** Records supplied follows **

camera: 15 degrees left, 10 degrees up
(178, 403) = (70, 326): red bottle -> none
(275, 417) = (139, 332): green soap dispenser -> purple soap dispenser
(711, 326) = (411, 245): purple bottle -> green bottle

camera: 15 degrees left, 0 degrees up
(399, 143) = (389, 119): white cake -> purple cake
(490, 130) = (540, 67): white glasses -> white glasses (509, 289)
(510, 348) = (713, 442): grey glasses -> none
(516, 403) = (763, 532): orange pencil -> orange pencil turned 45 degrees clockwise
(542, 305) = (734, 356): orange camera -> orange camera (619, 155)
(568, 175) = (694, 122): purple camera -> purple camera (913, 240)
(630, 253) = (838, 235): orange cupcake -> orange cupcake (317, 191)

** End of Records supplied **

◆ Instructions to follow:
With the line that contains "(542, 305) = (734, 356): orange" as your start, reproduce the data above exactly through its last line, and nothing before that start.

◆ Exercise response:
(542, 305) = (734, 356): orange camera -> orange camera (619, 155)
(568, 175) = (694, 122): purple camera -> purple camera (913, 240)
(630, 253) = (838, 235): orange cupcake -> orange cupcake (317, 191)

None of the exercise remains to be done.